• **PROBLEM**: Lines with the string "BARO" in the data below: report how many there are, and write nothing but the number.

• **DATASET EXTRACT**:
• • • •

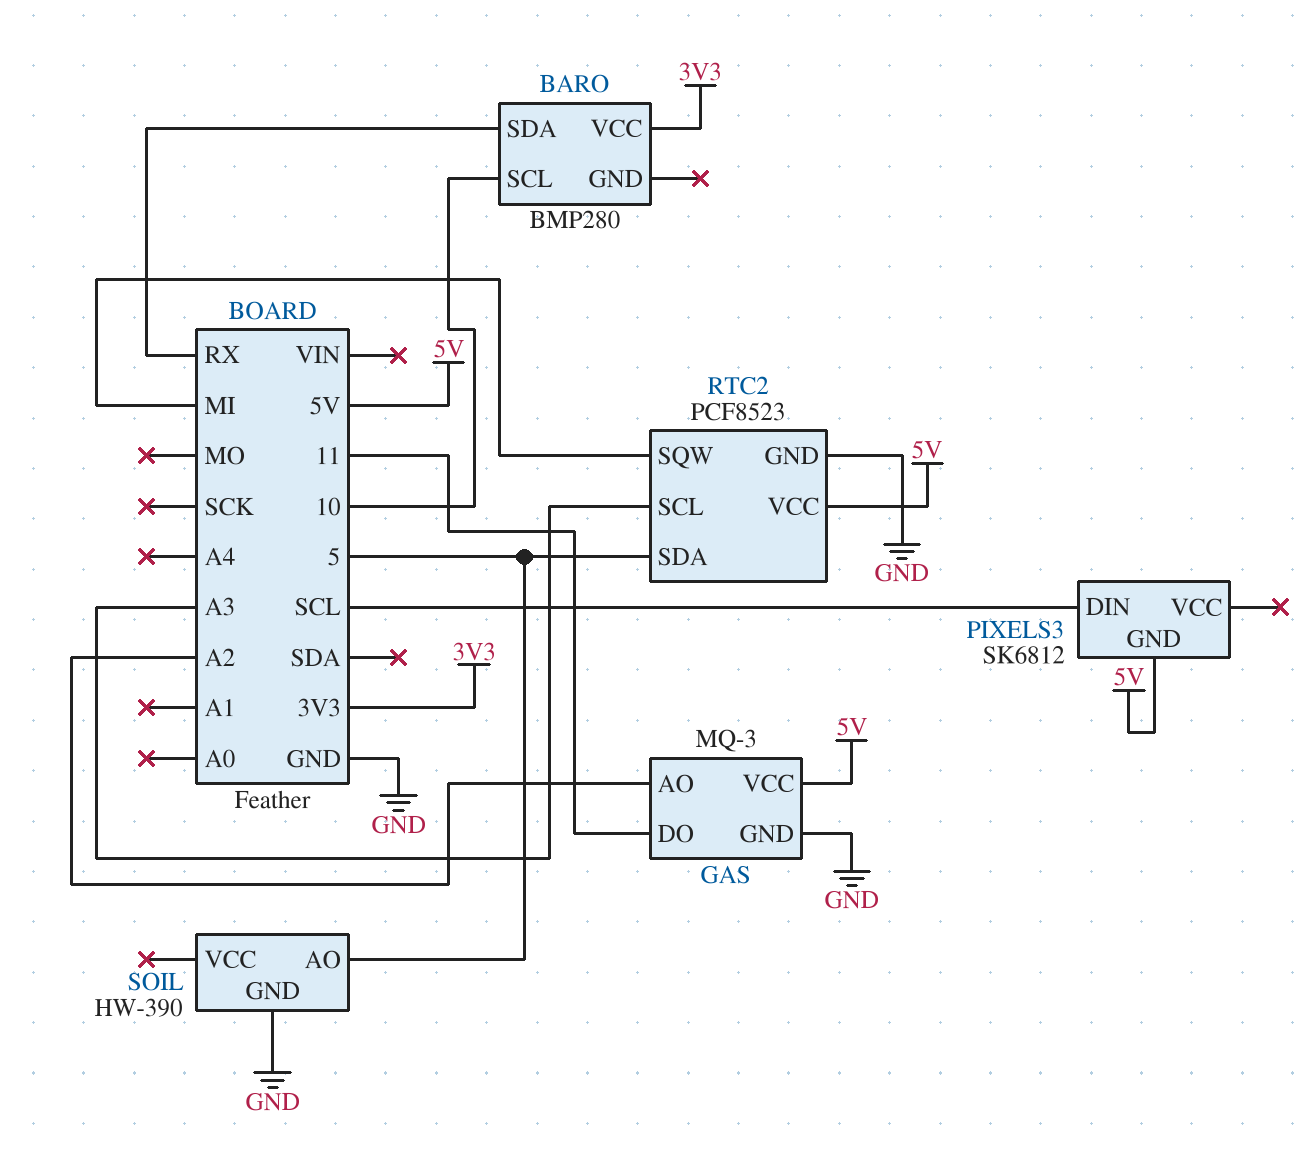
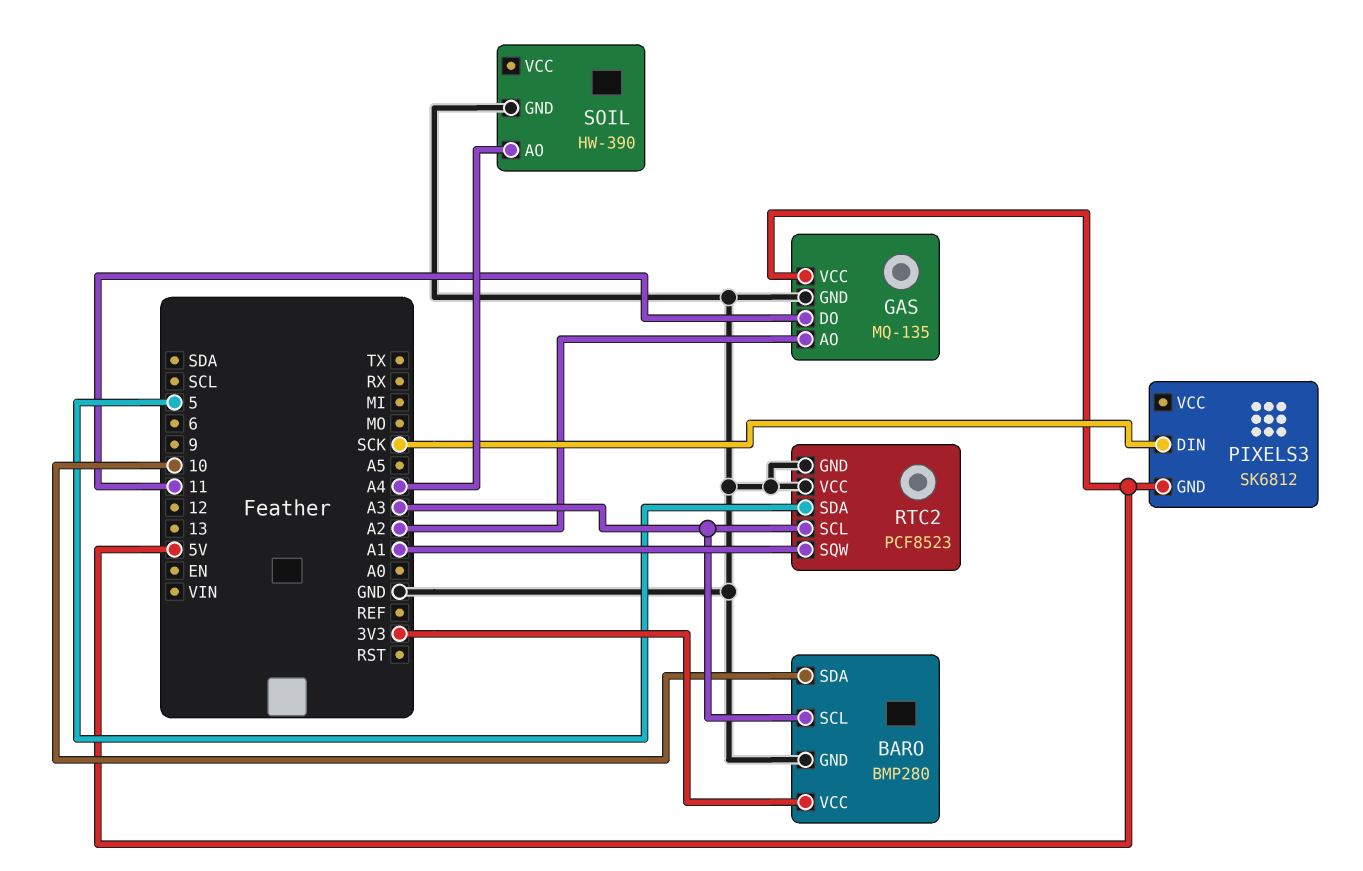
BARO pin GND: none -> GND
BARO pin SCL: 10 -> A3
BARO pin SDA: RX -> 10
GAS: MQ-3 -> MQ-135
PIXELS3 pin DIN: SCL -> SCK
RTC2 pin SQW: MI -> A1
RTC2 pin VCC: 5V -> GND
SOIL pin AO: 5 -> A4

• • • •

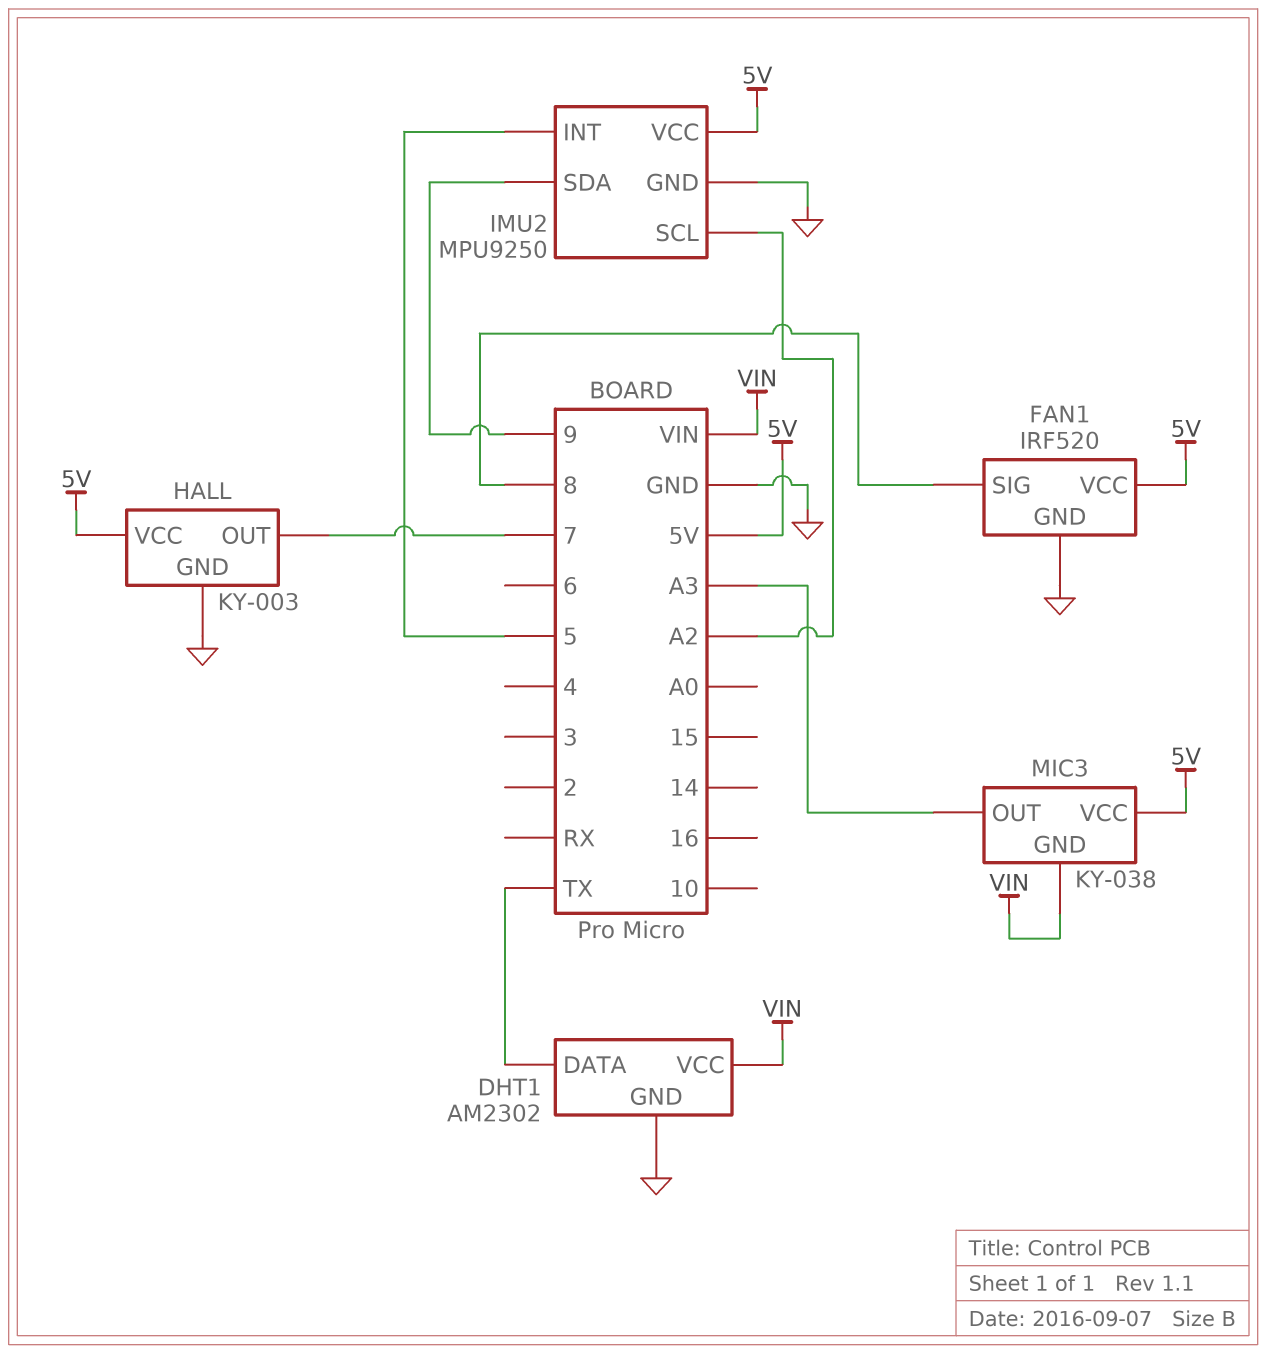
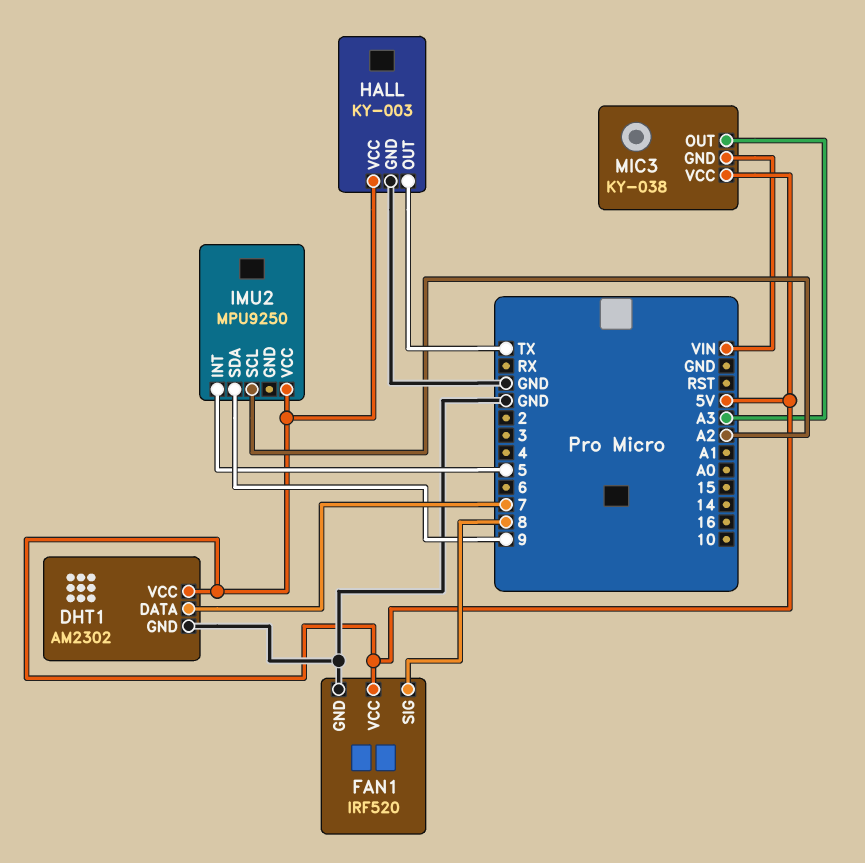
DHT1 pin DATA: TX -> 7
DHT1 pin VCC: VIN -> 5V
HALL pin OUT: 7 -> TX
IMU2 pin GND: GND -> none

• • • •

• **RESPONSE TO THIS EXERCISE**: 3